** DATA TO EXAMINE follows **

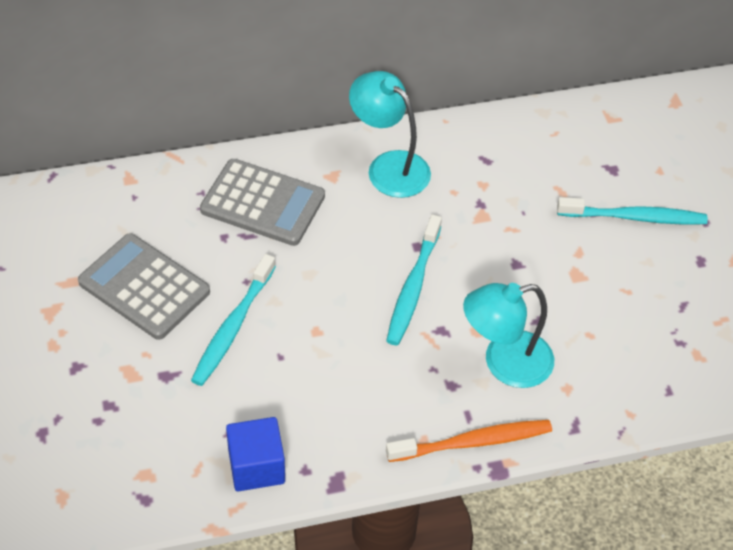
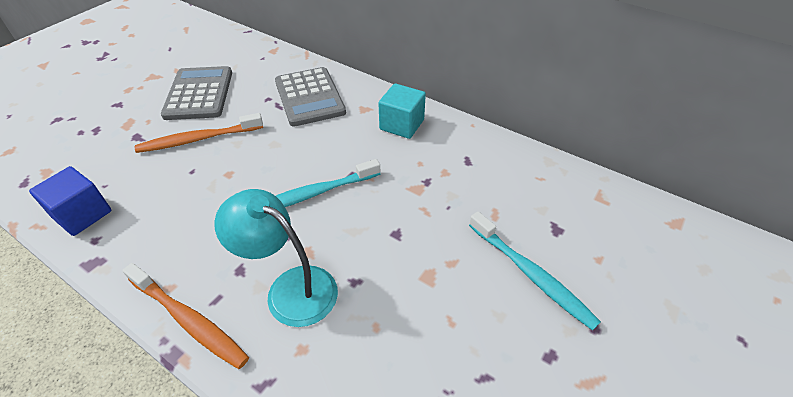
camera: 50 degrees right, 5 degrees down
turquoise toothbrush [191,254,276,386] -> orange toothbrush [135,113,263,153]
turquoise lamp [349,71,431,198] -> turquoise cube [378,83,426,139]

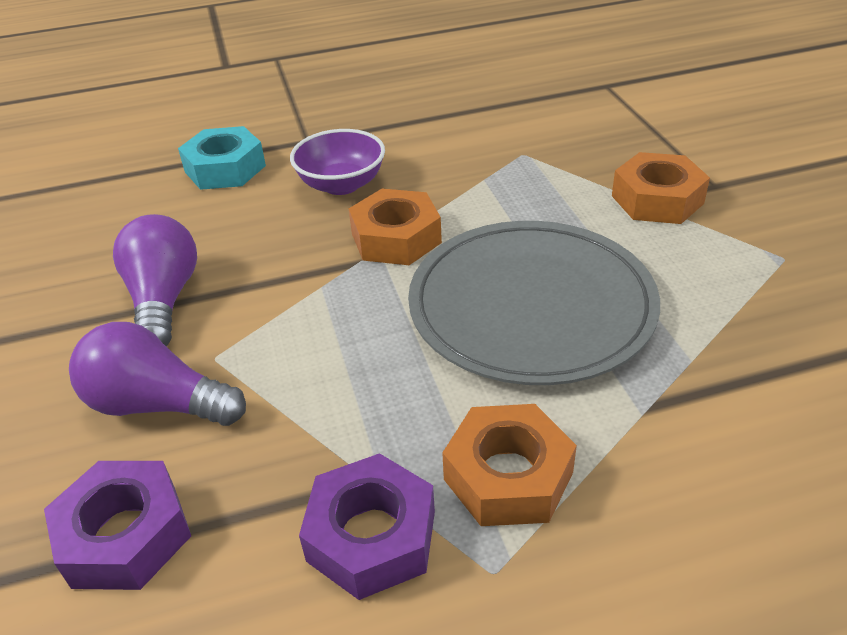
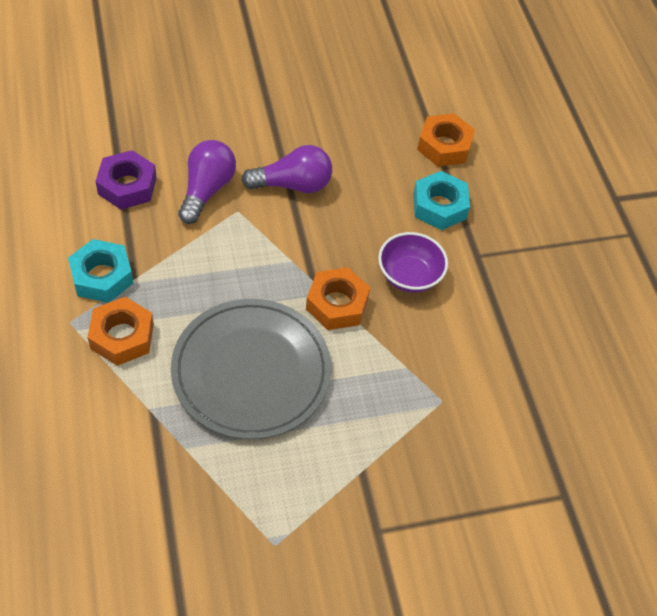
camera: 85 degrees right, 15 degrees up
purple nut [299,453,435,600] -> turquoise nut [68,239,133,303]
orange nut [612,152,710,224] -> orange nut moved to [417,113,475,167]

** End of DATA TO EXAMINE **

• REQUIREMENT:
Copy each line in the entries above where the word "turquoise" shows up.

• SOLUTION BELOW:
turquoise toothbrush [191,254,276,386] -> orange toothbrush [135,113,263,153]
turquoise lamp [349,71,431,198] -> turquoise cube [378,83,426,139]
purple nut [299,453,435,600] -> turquoise nut [68,239,133,303]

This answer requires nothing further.